(Task description)
Only the lines below between the one holding "AUDIO3 pin TX: D4 -> D8" and the one holding "LCD3 pin SCL: D3 -> D2", inclusive, are to be reproduced word for word; the pictures are to be left out.

(Data for the task)

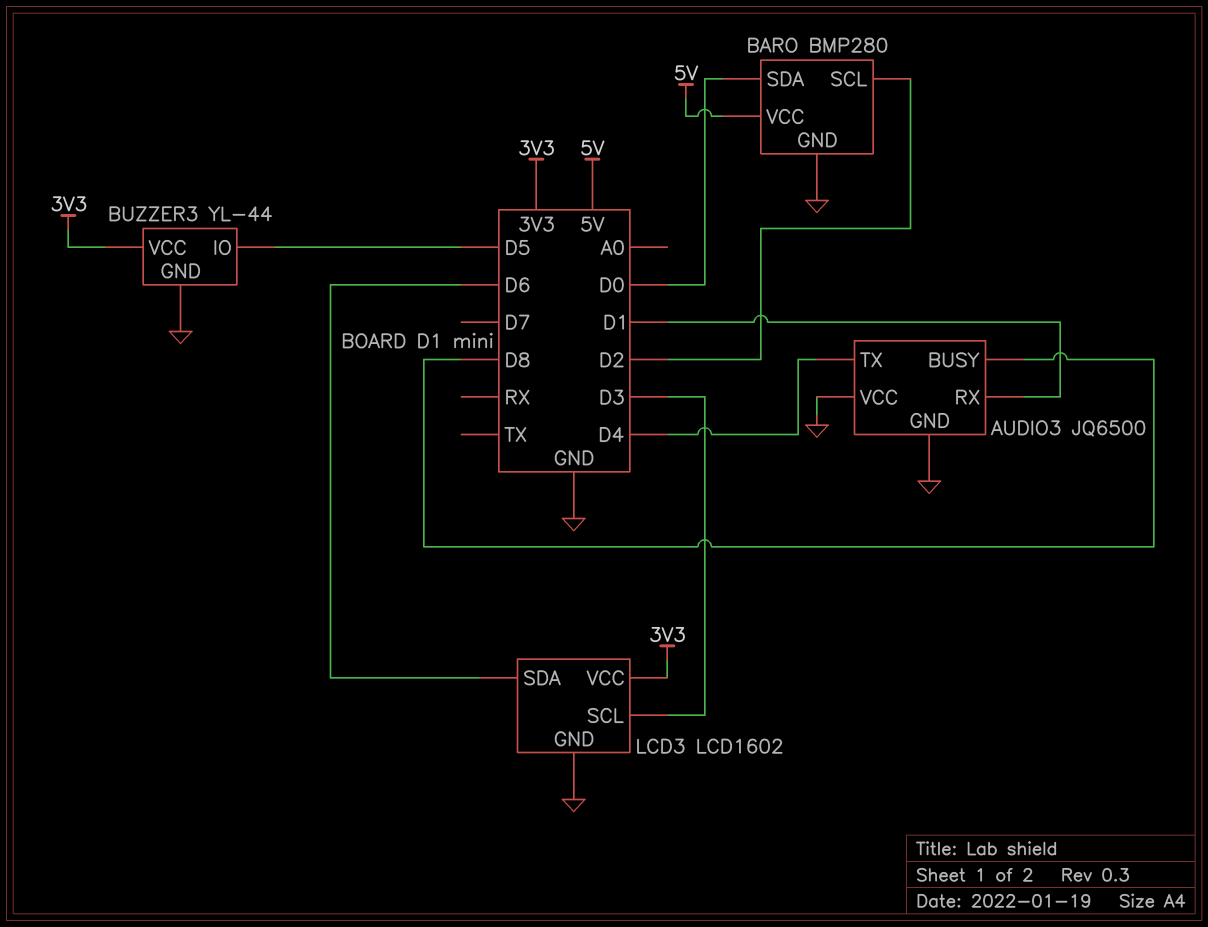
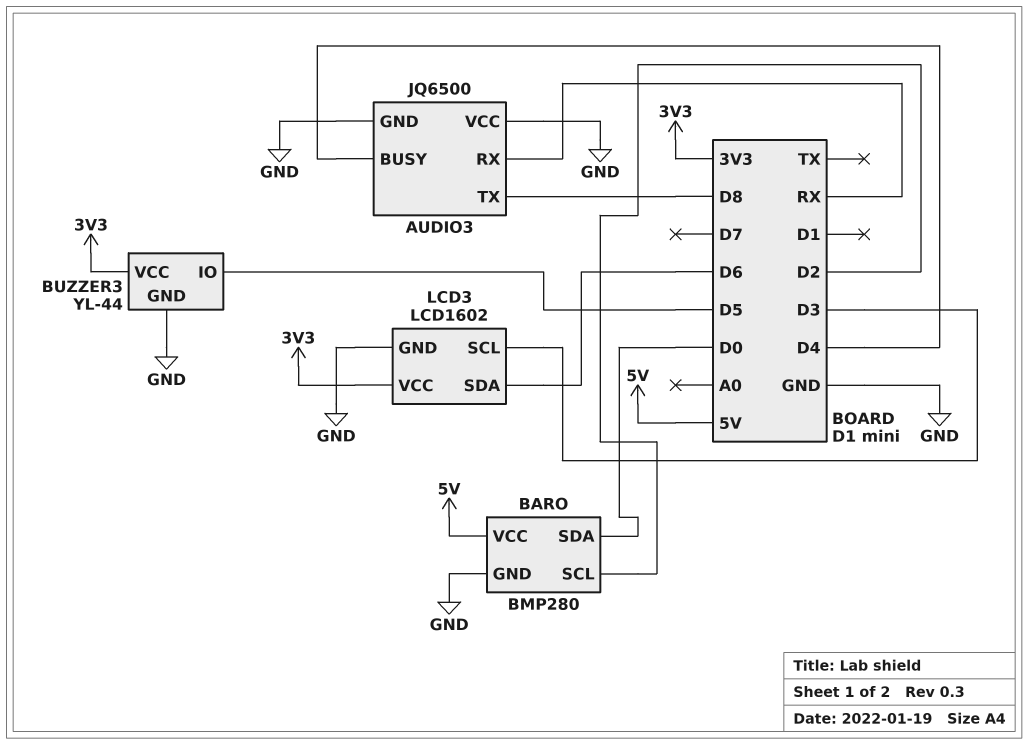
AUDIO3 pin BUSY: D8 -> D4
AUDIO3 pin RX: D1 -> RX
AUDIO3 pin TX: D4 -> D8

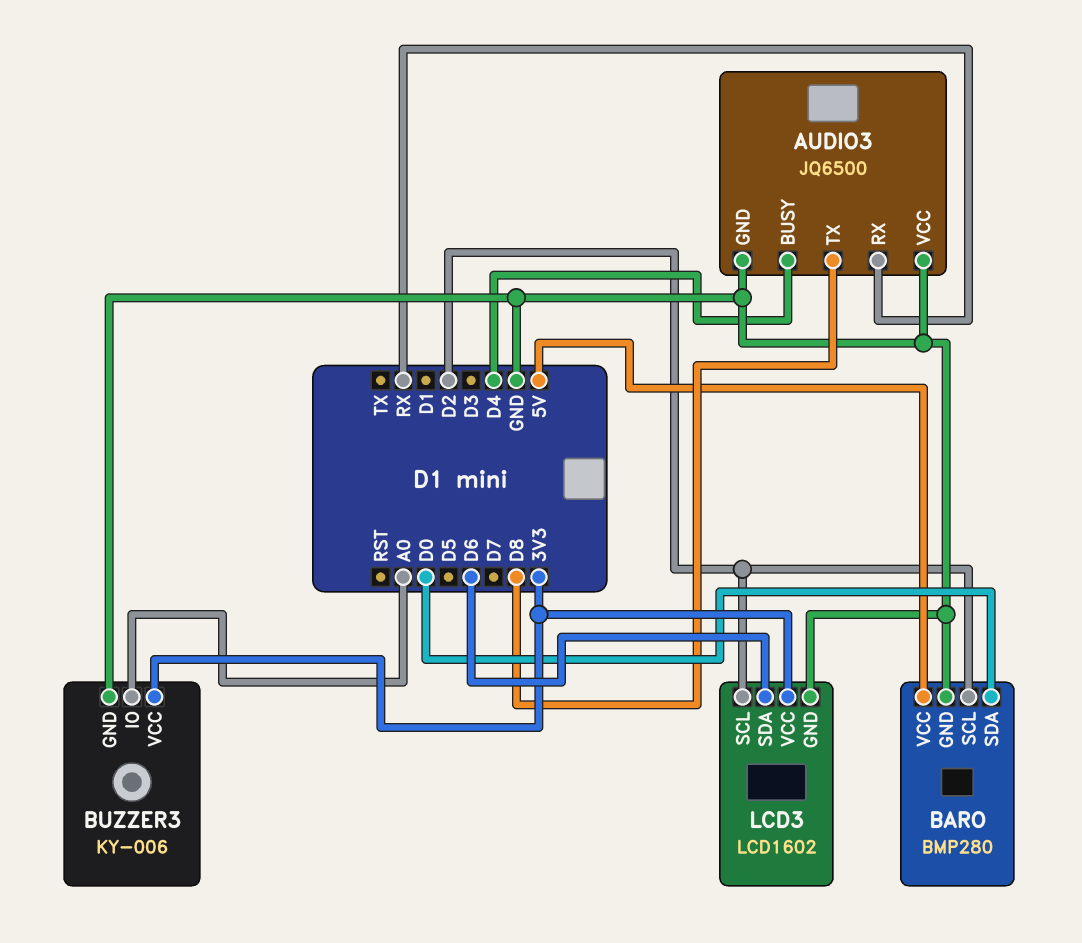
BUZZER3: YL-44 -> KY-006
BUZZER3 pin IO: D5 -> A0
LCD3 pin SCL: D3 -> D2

(End Data for the task)
(Data for the task)

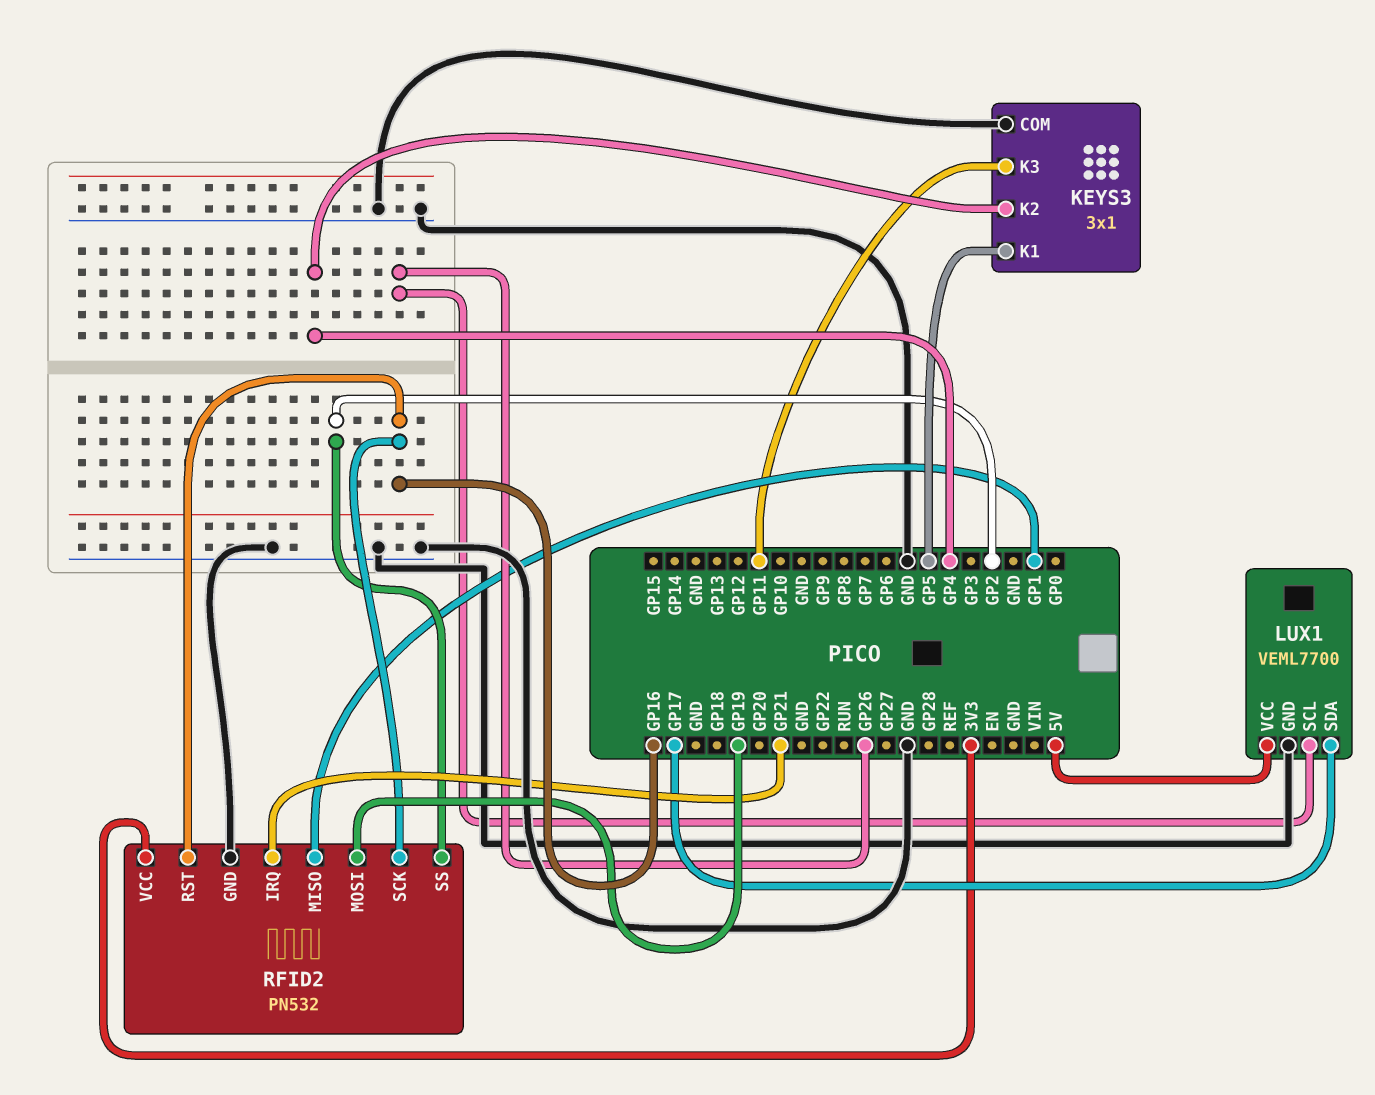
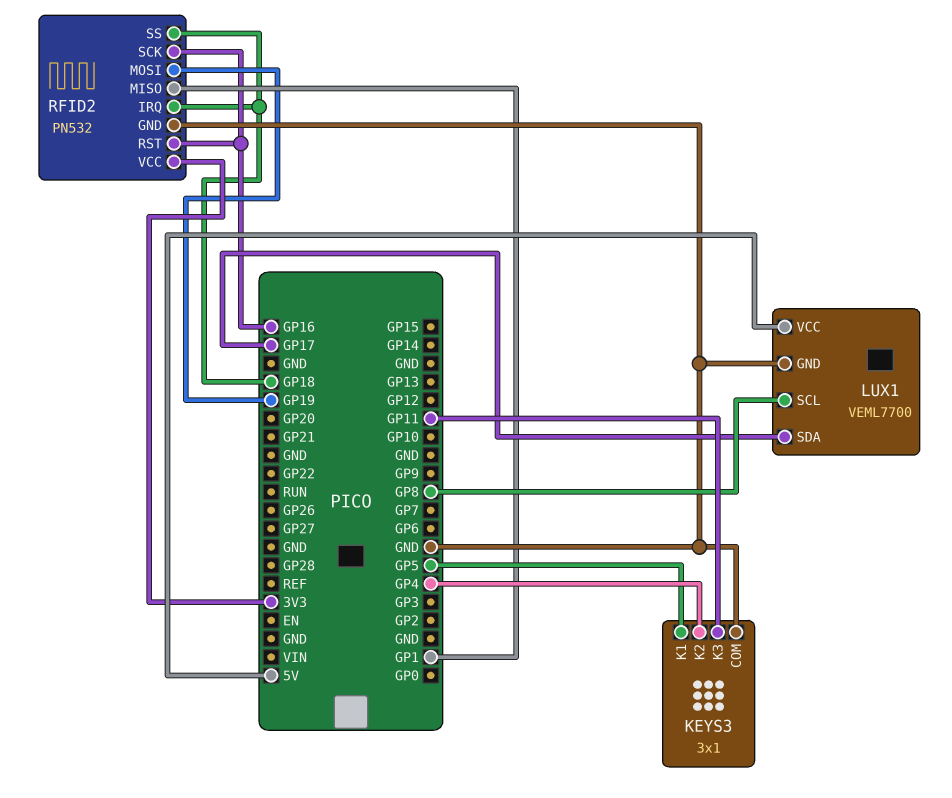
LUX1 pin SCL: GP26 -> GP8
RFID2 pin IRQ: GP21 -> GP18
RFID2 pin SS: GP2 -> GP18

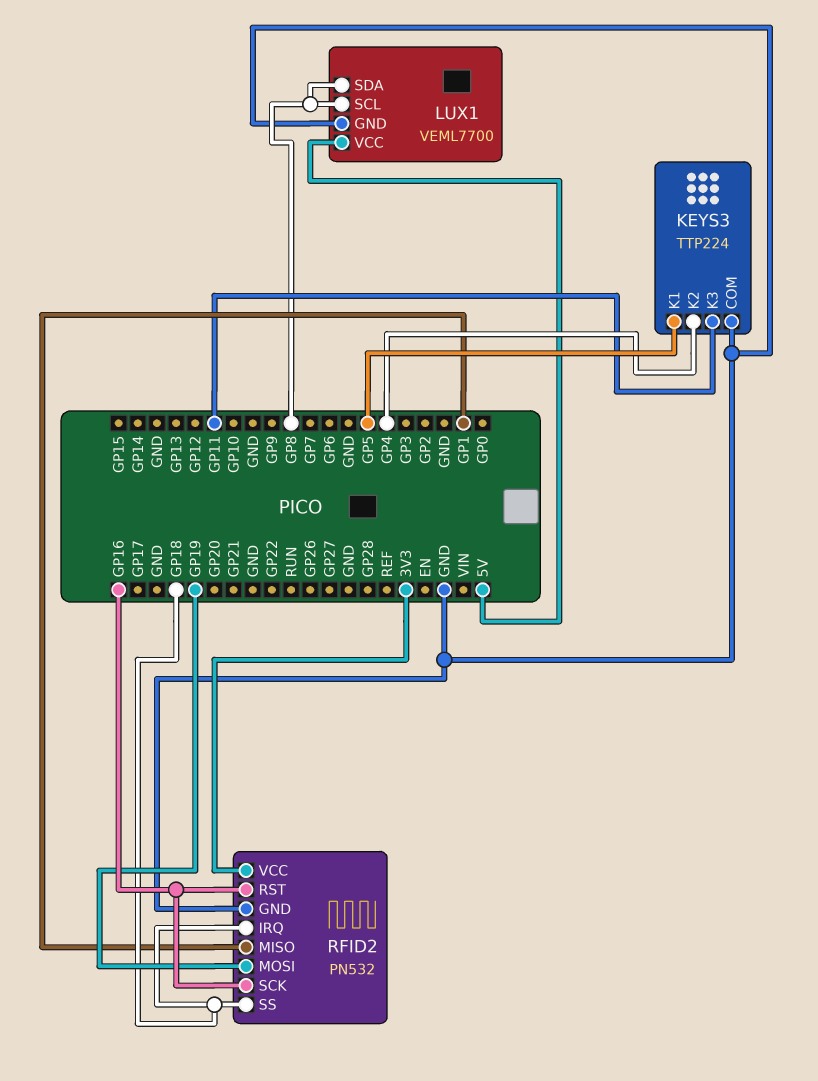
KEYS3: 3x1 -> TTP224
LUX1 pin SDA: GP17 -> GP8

(End Data for the task)

(Task output)
AUDIO3 pin TX: D4 -> D8

BUZZER3: YL-44 -> KY-006
BUZZER3 pin IO: D5 -> A0
LCD3 pin SCL: D3 -> D2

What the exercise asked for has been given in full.